• [DIRECTIONS] Return every line of the records below verbatim, with no pictures in the copy.

::::::

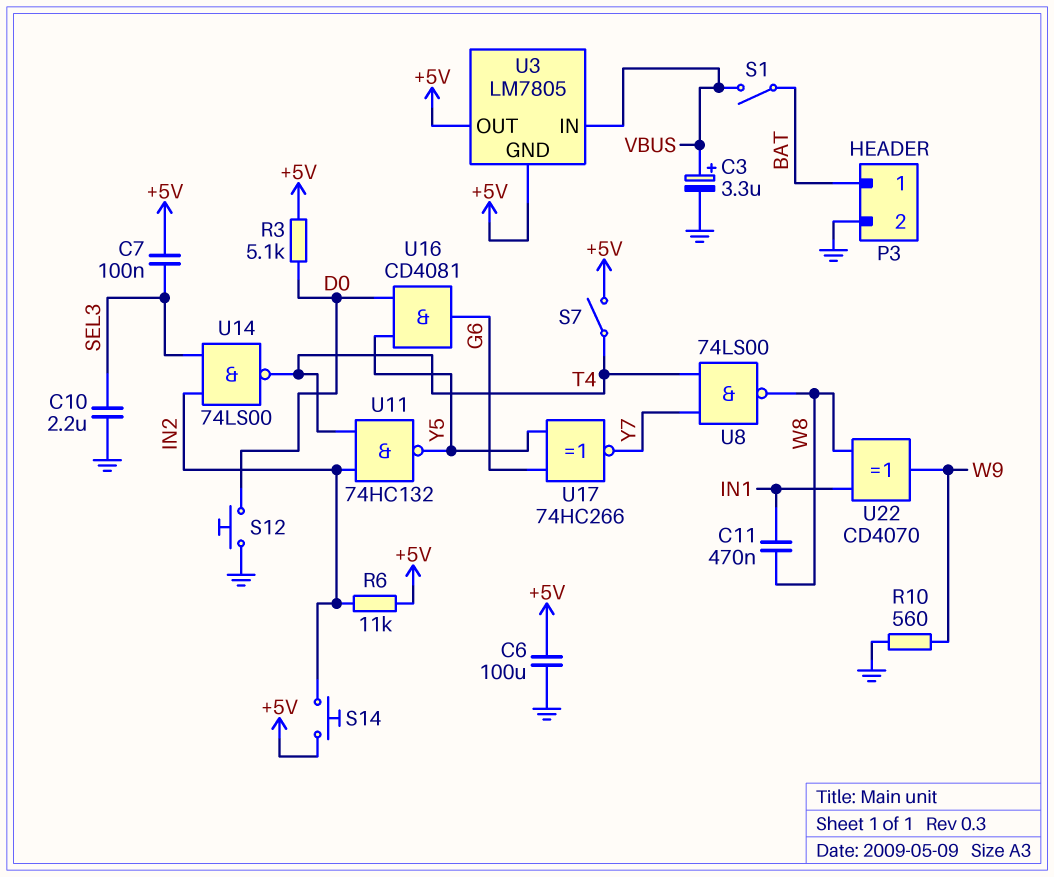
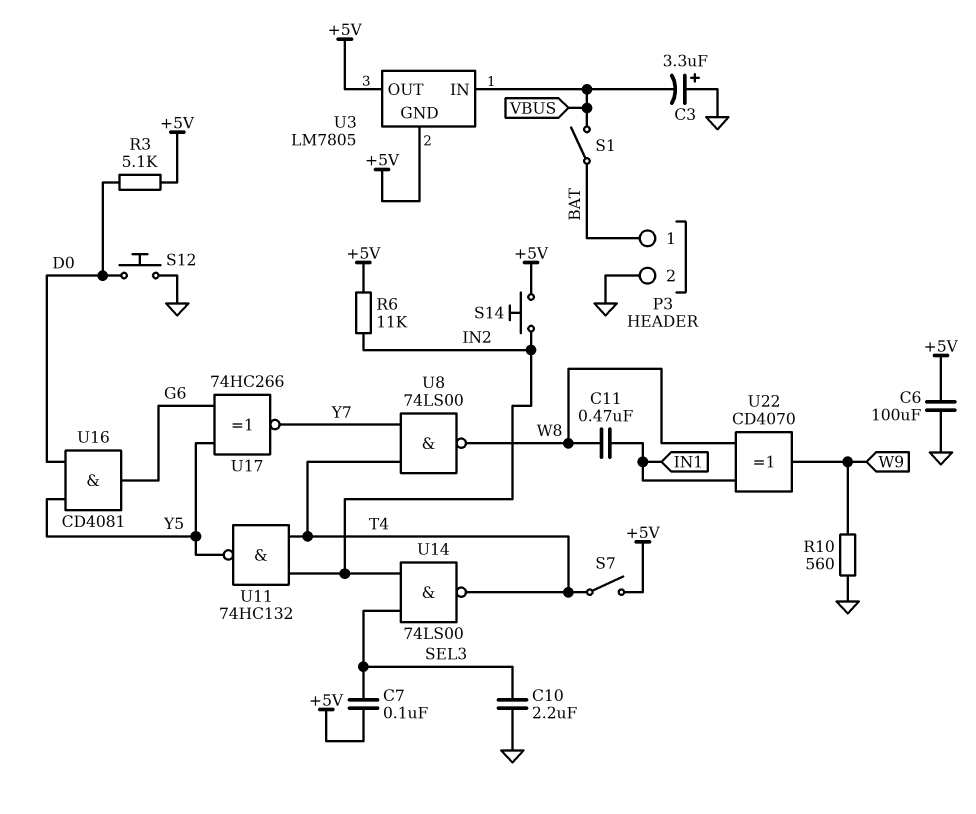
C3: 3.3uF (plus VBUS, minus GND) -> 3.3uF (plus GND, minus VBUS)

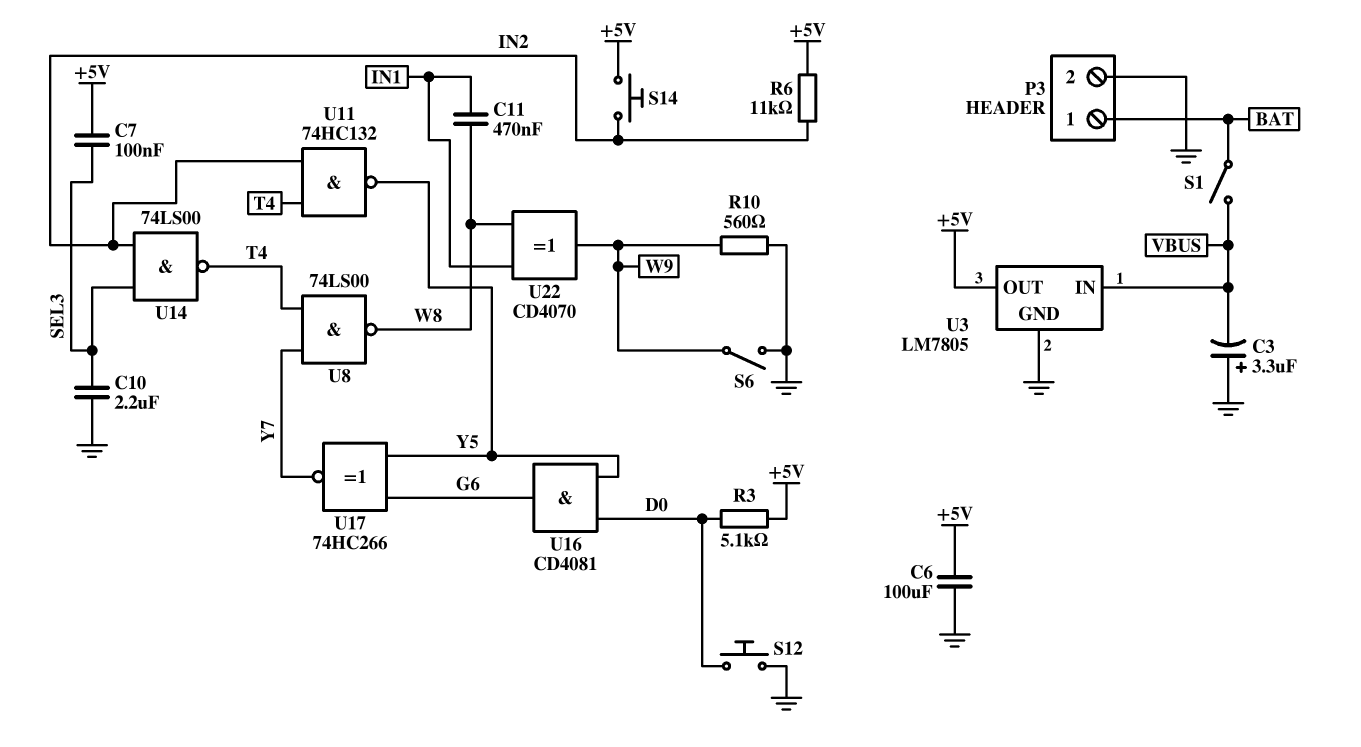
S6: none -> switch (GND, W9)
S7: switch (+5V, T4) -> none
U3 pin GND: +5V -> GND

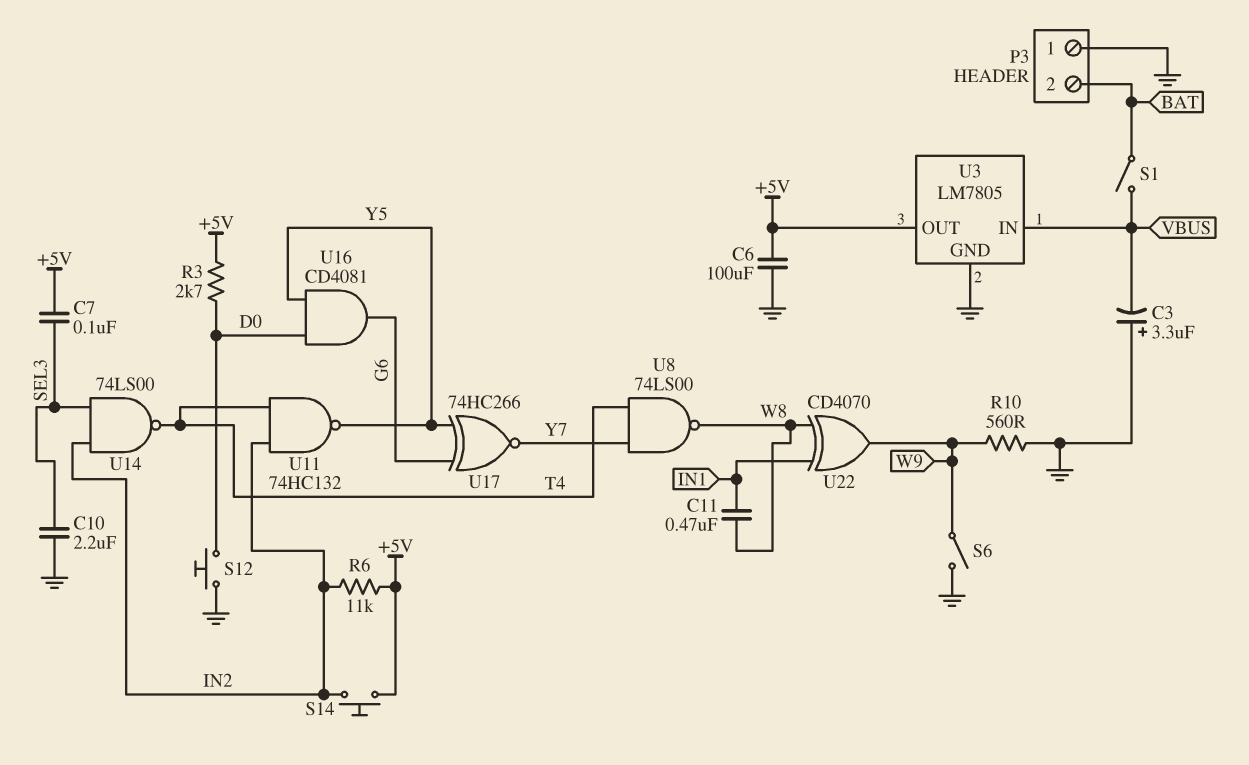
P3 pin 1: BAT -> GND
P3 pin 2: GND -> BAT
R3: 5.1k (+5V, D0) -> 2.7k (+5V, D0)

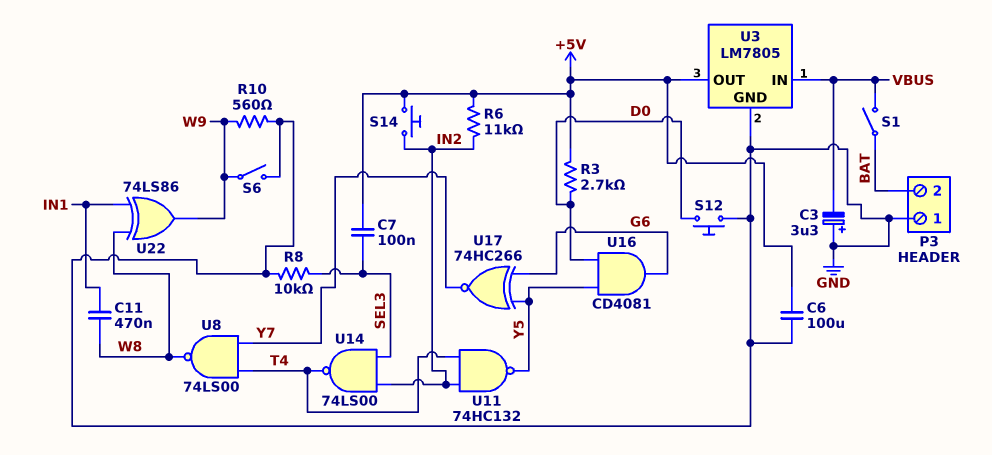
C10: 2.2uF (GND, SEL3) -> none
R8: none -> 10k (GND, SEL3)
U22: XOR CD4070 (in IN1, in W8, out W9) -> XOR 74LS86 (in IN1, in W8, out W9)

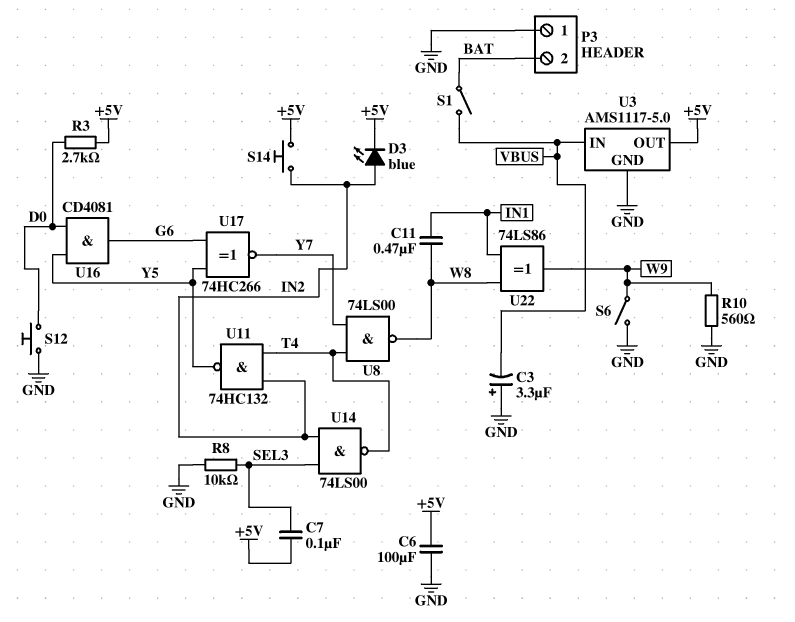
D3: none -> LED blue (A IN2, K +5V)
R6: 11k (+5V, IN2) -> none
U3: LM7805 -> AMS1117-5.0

::::::

• [RESULT FOR THIS EXERCISE]
C3: 3.3uF (plus VBUS, minus GND) -> 3.3uF (plus GND, minus VBUS)

S6: none -> switch (GND, W9)
S7: switch (+5V, T4) -> none
U3 pin GND: +5V -> GND

P3 pin 1: BAT -> GND
P3 pin 2: GND -> BAT
R3: 5.1k (+5V, D0) -> 2.7k (+5V, D0)

C10: 2.2uF (GND, SEL3) -> none
R8: none -> 10k (GND, SEL3)
U22: XOR CD4070 (in IN1, in W8, out W9) -> XOR 74LS86 (in IN1, in W8, out W9)

D3: none -> LED blue (A IN2, K +5V)
R6: 11k (+5V, IN2) -> none
U3: LM7805 -> AMS1117-5.0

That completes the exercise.